[Stored data entries]
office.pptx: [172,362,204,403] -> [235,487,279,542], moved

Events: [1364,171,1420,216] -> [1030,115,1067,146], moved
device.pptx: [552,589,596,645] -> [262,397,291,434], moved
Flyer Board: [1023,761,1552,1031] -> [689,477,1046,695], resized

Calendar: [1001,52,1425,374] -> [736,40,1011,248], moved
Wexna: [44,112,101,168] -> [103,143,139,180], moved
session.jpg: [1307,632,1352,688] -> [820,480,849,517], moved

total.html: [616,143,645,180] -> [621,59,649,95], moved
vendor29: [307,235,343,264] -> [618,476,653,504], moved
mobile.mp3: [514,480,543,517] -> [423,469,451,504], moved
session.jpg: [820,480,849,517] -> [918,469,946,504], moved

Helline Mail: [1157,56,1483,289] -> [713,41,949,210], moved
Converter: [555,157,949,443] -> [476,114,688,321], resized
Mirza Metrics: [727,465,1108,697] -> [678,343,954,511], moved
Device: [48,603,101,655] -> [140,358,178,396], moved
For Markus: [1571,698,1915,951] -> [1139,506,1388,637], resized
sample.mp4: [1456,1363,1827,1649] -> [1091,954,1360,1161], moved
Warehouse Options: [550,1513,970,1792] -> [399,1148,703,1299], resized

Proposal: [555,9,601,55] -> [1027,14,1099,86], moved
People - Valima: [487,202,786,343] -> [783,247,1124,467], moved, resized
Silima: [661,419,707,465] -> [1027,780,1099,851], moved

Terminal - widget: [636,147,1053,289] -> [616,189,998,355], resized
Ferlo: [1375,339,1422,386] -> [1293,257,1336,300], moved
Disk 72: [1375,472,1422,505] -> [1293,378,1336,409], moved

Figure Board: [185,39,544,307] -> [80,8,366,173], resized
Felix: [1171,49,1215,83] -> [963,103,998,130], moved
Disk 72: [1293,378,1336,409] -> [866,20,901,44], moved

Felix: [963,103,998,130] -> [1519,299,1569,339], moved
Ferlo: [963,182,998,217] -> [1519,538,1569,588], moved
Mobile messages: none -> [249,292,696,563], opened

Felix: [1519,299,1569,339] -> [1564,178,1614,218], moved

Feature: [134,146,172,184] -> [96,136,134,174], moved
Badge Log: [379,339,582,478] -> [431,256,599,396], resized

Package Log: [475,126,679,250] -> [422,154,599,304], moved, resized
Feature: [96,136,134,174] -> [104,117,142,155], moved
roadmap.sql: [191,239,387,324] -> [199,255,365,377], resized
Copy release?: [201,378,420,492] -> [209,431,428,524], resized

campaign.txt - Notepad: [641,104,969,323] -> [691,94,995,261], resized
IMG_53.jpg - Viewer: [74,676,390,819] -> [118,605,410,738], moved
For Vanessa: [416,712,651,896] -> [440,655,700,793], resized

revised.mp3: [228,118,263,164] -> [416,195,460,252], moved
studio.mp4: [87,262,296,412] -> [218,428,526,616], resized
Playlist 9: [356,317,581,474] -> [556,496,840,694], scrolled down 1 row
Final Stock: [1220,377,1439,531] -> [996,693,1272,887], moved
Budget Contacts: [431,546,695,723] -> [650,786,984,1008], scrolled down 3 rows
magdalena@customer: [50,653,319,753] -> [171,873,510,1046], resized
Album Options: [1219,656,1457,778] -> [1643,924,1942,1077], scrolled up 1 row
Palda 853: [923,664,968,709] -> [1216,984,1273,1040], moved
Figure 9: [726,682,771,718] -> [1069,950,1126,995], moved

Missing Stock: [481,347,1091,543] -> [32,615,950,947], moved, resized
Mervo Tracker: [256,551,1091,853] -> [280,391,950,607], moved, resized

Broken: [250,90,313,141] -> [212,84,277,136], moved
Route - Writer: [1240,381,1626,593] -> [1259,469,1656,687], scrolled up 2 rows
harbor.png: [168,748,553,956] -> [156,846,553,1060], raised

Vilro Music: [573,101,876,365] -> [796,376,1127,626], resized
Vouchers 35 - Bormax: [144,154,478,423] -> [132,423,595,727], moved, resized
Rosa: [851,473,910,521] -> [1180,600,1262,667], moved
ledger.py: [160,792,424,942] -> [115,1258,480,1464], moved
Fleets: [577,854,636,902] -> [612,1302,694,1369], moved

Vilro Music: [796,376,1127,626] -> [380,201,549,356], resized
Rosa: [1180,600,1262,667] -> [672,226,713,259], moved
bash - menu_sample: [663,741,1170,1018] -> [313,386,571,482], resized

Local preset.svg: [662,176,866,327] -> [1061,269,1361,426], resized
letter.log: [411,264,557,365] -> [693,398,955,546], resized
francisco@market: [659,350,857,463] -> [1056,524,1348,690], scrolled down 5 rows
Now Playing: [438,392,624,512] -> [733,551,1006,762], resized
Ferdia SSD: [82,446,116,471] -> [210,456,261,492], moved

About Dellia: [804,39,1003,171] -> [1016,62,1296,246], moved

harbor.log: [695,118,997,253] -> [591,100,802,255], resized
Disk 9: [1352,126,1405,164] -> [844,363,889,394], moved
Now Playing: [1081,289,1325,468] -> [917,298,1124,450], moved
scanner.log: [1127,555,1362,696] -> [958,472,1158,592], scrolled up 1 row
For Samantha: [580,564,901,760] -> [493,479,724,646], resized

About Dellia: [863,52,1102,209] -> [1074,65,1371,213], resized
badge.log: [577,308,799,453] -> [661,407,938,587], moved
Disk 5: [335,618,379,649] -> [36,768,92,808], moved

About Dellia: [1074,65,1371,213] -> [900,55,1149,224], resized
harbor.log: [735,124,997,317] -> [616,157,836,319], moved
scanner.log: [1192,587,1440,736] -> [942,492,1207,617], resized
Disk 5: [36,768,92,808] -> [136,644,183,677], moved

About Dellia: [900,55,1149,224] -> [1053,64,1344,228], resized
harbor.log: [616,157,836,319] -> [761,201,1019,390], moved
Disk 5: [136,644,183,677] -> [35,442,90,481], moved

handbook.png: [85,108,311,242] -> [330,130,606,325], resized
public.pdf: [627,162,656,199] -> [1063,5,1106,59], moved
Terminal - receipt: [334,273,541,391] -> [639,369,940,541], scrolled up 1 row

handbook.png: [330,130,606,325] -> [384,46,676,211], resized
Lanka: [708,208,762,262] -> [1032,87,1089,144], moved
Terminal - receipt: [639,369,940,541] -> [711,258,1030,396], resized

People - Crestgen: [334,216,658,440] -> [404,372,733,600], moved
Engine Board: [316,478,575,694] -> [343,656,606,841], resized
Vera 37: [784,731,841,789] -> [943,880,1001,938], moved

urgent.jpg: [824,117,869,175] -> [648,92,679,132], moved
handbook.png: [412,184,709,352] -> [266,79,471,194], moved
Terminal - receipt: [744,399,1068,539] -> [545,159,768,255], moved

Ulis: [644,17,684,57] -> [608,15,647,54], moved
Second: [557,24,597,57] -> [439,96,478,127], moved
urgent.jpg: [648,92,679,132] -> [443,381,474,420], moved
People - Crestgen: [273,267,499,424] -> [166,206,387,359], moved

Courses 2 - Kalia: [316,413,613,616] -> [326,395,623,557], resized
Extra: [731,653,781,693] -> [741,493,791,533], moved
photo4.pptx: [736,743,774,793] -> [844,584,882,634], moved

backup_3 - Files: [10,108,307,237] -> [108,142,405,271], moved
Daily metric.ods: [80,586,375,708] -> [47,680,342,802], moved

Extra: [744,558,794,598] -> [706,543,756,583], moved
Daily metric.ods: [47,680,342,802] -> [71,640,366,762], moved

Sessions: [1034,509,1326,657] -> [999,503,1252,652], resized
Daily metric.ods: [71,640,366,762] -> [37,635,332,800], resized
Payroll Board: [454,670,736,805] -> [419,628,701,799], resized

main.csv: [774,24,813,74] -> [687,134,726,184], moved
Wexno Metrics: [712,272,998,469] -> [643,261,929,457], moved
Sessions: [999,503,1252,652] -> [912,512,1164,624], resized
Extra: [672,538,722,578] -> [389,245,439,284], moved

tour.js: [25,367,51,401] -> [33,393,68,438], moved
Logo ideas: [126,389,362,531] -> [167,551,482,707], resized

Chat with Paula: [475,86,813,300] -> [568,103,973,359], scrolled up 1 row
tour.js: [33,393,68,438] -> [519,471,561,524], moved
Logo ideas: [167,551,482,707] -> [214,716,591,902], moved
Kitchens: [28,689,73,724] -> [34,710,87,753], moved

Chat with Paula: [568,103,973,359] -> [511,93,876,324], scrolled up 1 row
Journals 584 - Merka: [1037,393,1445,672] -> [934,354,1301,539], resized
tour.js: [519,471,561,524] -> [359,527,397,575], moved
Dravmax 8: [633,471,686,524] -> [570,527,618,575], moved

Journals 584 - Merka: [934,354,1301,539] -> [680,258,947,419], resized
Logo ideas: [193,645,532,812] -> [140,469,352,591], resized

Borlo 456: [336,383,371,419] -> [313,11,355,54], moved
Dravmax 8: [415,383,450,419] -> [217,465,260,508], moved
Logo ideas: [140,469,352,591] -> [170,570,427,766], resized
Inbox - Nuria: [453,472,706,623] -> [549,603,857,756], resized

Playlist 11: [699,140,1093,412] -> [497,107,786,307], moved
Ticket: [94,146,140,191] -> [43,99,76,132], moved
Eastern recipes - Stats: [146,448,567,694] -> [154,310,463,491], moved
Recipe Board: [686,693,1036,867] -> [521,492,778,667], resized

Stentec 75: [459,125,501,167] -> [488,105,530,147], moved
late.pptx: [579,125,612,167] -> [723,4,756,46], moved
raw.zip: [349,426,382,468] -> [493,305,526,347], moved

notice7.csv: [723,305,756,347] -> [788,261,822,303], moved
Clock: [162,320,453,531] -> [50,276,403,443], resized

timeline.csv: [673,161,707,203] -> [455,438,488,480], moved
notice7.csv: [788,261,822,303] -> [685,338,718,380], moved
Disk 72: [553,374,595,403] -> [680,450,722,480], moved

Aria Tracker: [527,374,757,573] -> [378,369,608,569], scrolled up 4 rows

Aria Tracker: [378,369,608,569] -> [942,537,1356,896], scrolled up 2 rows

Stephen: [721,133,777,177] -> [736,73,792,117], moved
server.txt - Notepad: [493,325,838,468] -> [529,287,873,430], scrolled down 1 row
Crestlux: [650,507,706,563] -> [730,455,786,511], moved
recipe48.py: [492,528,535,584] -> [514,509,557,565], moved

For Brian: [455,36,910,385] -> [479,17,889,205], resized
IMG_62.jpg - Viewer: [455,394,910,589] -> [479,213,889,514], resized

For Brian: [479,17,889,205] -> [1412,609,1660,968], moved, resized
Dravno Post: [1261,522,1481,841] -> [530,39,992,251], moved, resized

#### [Work item]
Your task for the entries above: copy exactly the span starting with the line with "Daily metric.ods: [71,640,366,762]" and going on through the line with "tour.js: [519,471,561,524] ->", both lines included, and nothing else.

#### [Answer section]
Daily metric.ods: [71,640,366,762] -> [37,635,332,800], resized
Payroll Board: [454,670,736,805] -> [419,628,701,799], resized

main.csv: [774,24,813,74] -> [687,134,726,184], moved
Wexno Metrics: [712,272,998,469] -> [643,261,929,457], moved
Sessions: [999,503,1252,652] -> [912,512,1164,624], resized
Extra: [672,538,722,578] -> [389,245,439,284], moved

tour.js: [25,367,51,401] -> [33,393,68,438], moved
Logo ideas: [126,389,362,531] -> [167,551,482,707], resized

Chat with Paula: [475,86,813,300] -> [568,103,973,359], scrolled up 1 row
tour.js: [33,393,68,438] -> [519,471,561,524], moved
Logo ideas: [167,551,482,707] -> [214,716,591,902], moved
Kitchens: [28,689,73,724] -> [34,710,87,753], moved

Chat with Paula: [568,103,973,359] -> [511,93,876,324], scrolled up 1 row
Journals 584 - Merka: [1037,393,1445,672] -> [934,354,1301,539], resized
tour.js: [519,471,561,524] -> [359,527,397,575], moved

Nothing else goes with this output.